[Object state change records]
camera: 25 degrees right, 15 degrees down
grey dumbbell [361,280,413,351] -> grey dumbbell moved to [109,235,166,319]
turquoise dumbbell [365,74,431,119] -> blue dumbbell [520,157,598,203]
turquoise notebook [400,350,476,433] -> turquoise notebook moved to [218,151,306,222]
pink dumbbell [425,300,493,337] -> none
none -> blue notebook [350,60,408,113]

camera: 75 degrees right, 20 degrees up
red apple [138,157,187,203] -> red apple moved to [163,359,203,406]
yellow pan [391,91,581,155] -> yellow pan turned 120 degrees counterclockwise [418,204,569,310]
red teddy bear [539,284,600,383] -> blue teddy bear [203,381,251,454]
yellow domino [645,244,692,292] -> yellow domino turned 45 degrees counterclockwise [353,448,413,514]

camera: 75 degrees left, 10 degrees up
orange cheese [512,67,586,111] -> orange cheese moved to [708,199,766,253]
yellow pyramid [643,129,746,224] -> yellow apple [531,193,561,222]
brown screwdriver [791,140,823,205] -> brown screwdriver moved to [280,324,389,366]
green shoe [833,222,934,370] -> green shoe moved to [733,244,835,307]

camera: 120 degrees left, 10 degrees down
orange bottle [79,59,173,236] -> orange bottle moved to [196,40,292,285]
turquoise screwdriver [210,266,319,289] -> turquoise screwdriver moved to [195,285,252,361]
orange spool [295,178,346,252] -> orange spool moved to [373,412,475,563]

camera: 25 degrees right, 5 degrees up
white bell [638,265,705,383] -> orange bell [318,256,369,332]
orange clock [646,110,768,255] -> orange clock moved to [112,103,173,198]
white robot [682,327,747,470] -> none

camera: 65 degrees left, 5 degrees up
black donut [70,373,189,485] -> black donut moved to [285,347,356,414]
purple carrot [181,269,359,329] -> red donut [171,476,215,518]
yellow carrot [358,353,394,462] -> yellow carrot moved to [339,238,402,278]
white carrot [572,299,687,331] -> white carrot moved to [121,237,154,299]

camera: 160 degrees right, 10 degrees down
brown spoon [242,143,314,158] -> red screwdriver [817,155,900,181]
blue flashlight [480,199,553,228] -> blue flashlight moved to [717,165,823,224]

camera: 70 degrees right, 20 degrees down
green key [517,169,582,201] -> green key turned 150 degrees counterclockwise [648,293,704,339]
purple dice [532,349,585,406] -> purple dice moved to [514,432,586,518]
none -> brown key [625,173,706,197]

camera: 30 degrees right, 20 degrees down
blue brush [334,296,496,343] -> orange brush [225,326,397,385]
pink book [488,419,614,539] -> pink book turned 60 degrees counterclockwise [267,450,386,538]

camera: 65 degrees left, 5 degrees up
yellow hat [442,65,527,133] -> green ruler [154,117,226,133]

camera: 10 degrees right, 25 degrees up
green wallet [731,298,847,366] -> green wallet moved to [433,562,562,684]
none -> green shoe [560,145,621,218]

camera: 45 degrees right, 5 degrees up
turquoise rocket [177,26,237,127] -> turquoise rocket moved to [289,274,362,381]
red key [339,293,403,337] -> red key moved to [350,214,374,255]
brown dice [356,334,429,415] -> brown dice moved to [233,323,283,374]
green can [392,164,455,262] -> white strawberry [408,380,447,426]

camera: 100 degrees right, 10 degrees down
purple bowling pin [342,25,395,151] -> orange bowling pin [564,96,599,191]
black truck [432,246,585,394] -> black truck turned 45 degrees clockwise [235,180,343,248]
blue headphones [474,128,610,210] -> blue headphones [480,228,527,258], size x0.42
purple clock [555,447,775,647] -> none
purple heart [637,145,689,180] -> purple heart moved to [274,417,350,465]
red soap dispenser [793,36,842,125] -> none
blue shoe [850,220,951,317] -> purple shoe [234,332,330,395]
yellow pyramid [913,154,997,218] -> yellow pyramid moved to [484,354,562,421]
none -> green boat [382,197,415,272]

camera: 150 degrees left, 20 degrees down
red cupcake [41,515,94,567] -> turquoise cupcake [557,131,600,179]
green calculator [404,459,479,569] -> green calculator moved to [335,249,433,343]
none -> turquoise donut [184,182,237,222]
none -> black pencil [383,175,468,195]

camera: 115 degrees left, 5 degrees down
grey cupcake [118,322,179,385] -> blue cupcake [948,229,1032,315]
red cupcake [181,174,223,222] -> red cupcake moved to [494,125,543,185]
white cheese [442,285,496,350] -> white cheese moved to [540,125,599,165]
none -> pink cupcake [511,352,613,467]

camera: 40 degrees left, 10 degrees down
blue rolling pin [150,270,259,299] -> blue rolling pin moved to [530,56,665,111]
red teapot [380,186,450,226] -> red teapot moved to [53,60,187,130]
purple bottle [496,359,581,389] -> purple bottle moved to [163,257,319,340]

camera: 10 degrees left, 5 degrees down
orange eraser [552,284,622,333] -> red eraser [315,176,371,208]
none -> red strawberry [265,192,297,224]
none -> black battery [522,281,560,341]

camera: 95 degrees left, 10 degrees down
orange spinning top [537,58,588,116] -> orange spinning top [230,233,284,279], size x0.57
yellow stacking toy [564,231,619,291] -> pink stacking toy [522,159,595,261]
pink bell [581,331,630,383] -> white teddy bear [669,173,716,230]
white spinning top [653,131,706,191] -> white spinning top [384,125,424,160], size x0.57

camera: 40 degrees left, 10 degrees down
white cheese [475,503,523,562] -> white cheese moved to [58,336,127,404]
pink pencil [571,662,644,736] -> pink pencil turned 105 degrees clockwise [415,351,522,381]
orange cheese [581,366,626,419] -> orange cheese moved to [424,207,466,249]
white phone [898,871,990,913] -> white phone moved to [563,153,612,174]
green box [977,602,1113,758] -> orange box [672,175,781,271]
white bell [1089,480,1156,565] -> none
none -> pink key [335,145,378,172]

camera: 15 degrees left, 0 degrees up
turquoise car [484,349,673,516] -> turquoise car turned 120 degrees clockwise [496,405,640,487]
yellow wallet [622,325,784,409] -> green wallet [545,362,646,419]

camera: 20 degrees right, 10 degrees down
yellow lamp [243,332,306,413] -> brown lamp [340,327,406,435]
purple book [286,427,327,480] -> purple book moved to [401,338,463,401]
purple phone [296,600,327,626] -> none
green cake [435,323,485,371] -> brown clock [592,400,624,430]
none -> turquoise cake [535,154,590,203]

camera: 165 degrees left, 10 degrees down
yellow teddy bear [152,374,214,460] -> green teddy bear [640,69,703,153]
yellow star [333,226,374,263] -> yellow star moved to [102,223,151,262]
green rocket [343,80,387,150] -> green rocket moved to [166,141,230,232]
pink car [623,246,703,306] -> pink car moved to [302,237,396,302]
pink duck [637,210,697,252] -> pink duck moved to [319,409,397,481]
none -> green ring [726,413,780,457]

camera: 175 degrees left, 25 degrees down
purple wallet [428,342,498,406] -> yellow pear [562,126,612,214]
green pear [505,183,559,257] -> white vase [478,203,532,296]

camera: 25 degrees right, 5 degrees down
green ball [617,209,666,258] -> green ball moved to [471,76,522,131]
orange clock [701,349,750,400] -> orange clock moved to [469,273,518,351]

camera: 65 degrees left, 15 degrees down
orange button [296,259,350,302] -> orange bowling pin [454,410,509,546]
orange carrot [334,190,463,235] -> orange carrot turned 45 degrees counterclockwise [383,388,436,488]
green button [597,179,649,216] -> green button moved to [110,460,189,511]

Problem description:
This exercise calls for repeating every line of the data exactly.

Exercise answer:
camera: 25 degrees right, 15 degrees down
grey dumbbell [361,280,413,351] -> grey dumbbell moved to [109,235,166,319]
turquoise dumbbell [365,74,431,119] -> blue dumbbell [520,157,598,203]
turquoise notebook [400,350,476,433] -> turquoise notebook moved to [218,151,306,222]
pink dumbbell [425,300,493,337] -> none
none -> blue notebook [350,60,408,113]

camera: 75 degrees right, 20 degrees up
red apple [138,157,187,203] -> red apple moved to [163,359,203,406]
yellow pan [391,91,581,155] -> yellow pan turned 120 degrees counterclockwise [418,204,569,310]
red teddy bear [539,284,600,383] -> blue teddy bear [203,381,251,454]
yellow domino [645,244,692,292] -> yellow domino turned 45 degrees counterclockwise [353,448,413,514]

camera: 75 degrees left, 10 degrees up
orange cheese [512,67,586,111] -> orange cheese moved to [708,199,766,253]
yellow pyramid [643,129,746,224] -> yellow apple [531,193,561,222]
brown screwdriver [791,140,823,205] -> brown screwdriver moved to [280,324,389,366]
green shoe [833,222,934,370] -> green shoe moved to [733,244,835,307]

camera: 120 degrees left, 10 degrees down
orange bottle [79,59,173,236] -> orange bottle moved to [196,40,292,285]
turquoise screwdriver [210,266,319,289] -> turquoise screwdriver moved to [195,285,252,361]
orange spool [295,178,346,252] -> orange spool moved to [373,412,475,563]

camera: 25 degrees right, 5 degrees up
white bell [638,265,705,383] -> orange bell [318,256,369,332]
orange clock [646,110,768,255] -> orange clock moved to [112,103,173,198]
white robot [682,327,747,470] -> none

camera: 65 degrees left, 5 degrees up
black donut [70,373,189,485] -> black donut moved to [285,347,356,414]
purple carrot [181,269,359,329] -> red donut [171,476,215,518]
yellow carrot [358,353,394,462] -> yellow carrot moved to [339,238,402,278]
white carrot [572,299,687,331] -> white carrot moved to [121,237,154,299]

camera: 160 degrees right, 10 degrees down
brown spoon [242,143,314,158] -> red screwdriver [817,155,900,181]
blue flashlight [480,199,553,228] -> blue flashlight moved to [717,165,823,224]

camera: 70 degrees right, 20 degrees down
green key [517,169,582,201] -> green key turned 150 degrees counterclockwise [648,293,704,339]
purple dice [532,349,585,406] -> purple dice moved to [514,432,586,518]
none -> brown key [625,173,706,197]

camera: 30 degrees right, 20 degrees down
blue brush [334,296,496,343] -> orange brush [225,326,397,385]
pink book [488,419,614,539] -> pink book turned 60 degrees counterclockwise [267,450,386,538]

camera: 65 degrees left, 5 degrees up
yellow hat [442,65,527,133] -> green ruler [154,117,226,133]

camera: 10 degrees right, 25 degrees up
green wallet [731,298,847,366] -> green wallet moved to [433,562,562,684]
none -> green shoe [560,145,621,218]

camera: 45 degrees right, 5 degrees up
turquoise rocket [177,26,237,127] -> turquoise rocket moved to [289,274,362,381]
red key [339,293,403,337] -> red key moved to [350,214,374,255]
brown dice [356,334,429,415] -> brown dice moved to [233,323,283,374]
green can [392,164,455,262] -> white strawberry [408,380,447,426]

camera: 100 degrees right, 10 degrees down
purple bowling pin [342,25,395,151] -> orange bowling pin [564,96,599,191]
black truck [432,246,585,394] -> black truck turned 45 degrees clockwise [235,180,343,248]
blue headphones [474,128,610,210] -> blue headphones [480,228,527,258], size x0.42
purple clock [555,447,775,647] -> none
purple heart [637,145,689,180] -> purple heart moved to [274,417,350,465]
red soap dispenser [793,36,842,125] -> none
blue shoe [850,220,951,317] -> purple shoe [234,332,330,395]
yellow pyramid [913,154,997,218] -> yellow pyramid moved to [484,354,562,421]
none -> green boat [382,197,415,272]

camera: 150 degrees left, 20 degrees down
red cupcake [41,515,94,567] -> turquoise cupcake [557,131,600,179]
green calculator [404,459,479,569] -> green calculator moved to [335,249,433,343]
none -> turquoise donut [184,182,237,222]
none -> black pencil [383,175,468,195]

camera: 115 degrees left, 5 degrees down
grey cupcake [118,322,179,385] -> blue cupcake [948,229,1032,315]
red cupcake [181,174,223,222] -> red cupcake moved to [494,125,543,185]
white cheese [442,285,496,350] -> white cheese moved to [540,125,599,165]
none -> pink cupcake [511,352,613,467]

camera: 40 degrees left, 10 degrees down
blue rolling pin [150,270,259,299] -> blue rolling pin moved to [530,56,665,111]
red teapot [380,186,450,226] -> red teapot moved to [53,60,187,130]
purple bottle [496,359,581,389] -> purple bottle moved to [163,257,319,340]

camera: 10 degrees left, 5 degrees down
orange eraser [552,284,622,333] -> red eraser [315,176,371,208]
none -> red strawberry [265,192,297,224]
none -> black battery [522,281,560,341]

camera: 95 degrees left, 10 degrees down
orange spinning top [537,58,588,116] -> orange spinning top [230,233,284,279], size x0.57
yellow stacking toy [564,231,619,291] -> pink stacking toy [522,159,595,261]
pink bell [581,331,630,383] -> white teddy bear [669,173,716,230]
white spinning top [653,131,706,191] -> white spinning top [384,125,424,160], size x0.57

camera: 40 degrees left, 10 degrees down
white cheese [475,503,523,562] -> white cheese moved to [58,336,127,404]
pink pencil [571,662,644,736] -> pink pencil turned 105 degrees clockwise [415,351,522,381]
orange cheese [581,366,626,419] -> orange cheese moved to [424,207,466,249]
white phone [898,871,990,913] -> white phone moved to [563,153,612,174]
green box [977,602,1113,758] -> orange box [672,175,781,271]
white bell [1089,480,1156,565] -> none
none -> pink key [335,145,378,172]

camera: 15 degrees left, 0 degrees up
turquoise car [484,349,673,516] -> turquoise car turned 120 degrees clockwise [496,405,640,487]
yellow wallet [622,325,784,409] -> green wallet [545,362,646,419]

camera: 20 degrees right, 10 degrees down
yellow lamp [243,332,306,413] -> brown lamp [340,327,406,435]
purple book [286,427,327,480] -> purple book moved to [401,338,463,401]
purple phone [296,600,327,626] -> none
green cake [435,323,485,371] -> brown clock [592,400,624,430]
none -> turquoise cake [535,154,590,203]

camera: 165 degrees left, 10 degrees down
yellow teddy bear [152,374,214,460] -> green teddy bear [640,69,703,153]
yellow star [333,226,374,263] -> yellow star moved to [102,223,151,262]
green rocket [343,80,387,150] -> green rocket moved to [166,141,230,232]
pink car [623,246,703,306] -> pink car moved to [302,237,396,302]
pink duck [637,210,697,252] -> pink duck moved to [319,409,397,481]
none -> green ring [726,413,780,457]

camera: 175 degrees left, 25 degrees down
purple wallet [428,342,498,406] -> yellow pear [562,126,612,214]
green pear [505,183,559,257] -> white vase [478,203,532,296]

camera: 25 degrees right, 5 degrees down
green ball [617,209,666,258] -> green ball moved to [471,76,522,131]
orange clock [701,349,750,400] -> orange clock moved to [469,273,518,351]

camera: 65 degrees left, 15 degrees down
orange button [296,259,350,302] -> orange bowling pin [454,410,509,546]
orange carrot [334,190,463,235] -> orange carrot turned 45 degrees counterclockwise [383,388,436,488]
green button [597,179,649,216] -> green button moved to [110,460,189,511]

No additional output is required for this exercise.